# Directions:
Go through the listing and copy each line with the string "rule".

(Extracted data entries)
◇ ◇ ◇
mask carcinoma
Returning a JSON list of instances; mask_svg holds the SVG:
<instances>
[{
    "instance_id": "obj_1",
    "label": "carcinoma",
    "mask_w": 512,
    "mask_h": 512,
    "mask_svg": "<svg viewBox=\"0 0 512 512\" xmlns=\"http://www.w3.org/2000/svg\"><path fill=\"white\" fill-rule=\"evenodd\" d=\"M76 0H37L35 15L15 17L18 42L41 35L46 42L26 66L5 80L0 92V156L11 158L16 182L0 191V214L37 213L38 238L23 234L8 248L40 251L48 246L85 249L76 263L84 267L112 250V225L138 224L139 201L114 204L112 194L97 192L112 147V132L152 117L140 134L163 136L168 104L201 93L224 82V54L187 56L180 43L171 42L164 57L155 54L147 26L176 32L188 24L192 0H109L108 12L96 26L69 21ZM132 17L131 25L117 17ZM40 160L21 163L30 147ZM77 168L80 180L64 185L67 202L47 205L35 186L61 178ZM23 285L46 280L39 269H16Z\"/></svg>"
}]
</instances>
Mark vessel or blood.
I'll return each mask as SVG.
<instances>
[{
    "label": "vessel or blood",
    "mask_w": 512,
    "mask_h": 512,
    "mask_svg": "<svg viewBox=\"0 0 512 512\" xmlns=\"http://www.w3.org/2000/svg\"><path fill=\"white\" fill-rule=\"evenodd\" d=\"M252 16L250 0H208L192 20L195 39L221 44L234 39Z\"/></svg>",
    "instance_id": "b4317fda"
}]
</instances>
◇ ◇ ◇
# Expected answer:
    "mask_svg": "<svg viewBox=\"0 0 512 512\" xmlns=\"http://www.w3.org/2000/svg\"><path fill=\"white\" fill-rule=\"evenodd\" d=\"M76 0H37L35 15L15 17L18 42L41 35L46 42L26 66L5 80L0 92V156L11 158L16 182L0 191V214L37 213L38 238L23 234L8 248L40 251L48 246L85 249L76 263L84 267L112 250V225L138 224L139 201L114 204L112 194L97 192L112 147V132L152 117L140 134L163 136L168 104L201 93L224 82V54L187 56L180 43L171 42L164 57L155 54L147 26L176 32L188 24L192 0H109L108 12L96 26L69 21ZM132 17L131 25L117 17ZM40 160L21 163L30 147ZM77 168L80 180L64 185L67 202L47 205L35 186L61 178ZM23 285L46 280L39 269H16Z\"/></svg>"
    "mask_svg": "<svg viewBox=\"0 0 512 512\" xmlns=\"http://www.w3.org/2000/svg\"><path fill=\"white\" fill-rule=\"evenodd\" d=\"M252 16L250 0H208L192 20L195 39L221 44L234 39Z\"/></svg>",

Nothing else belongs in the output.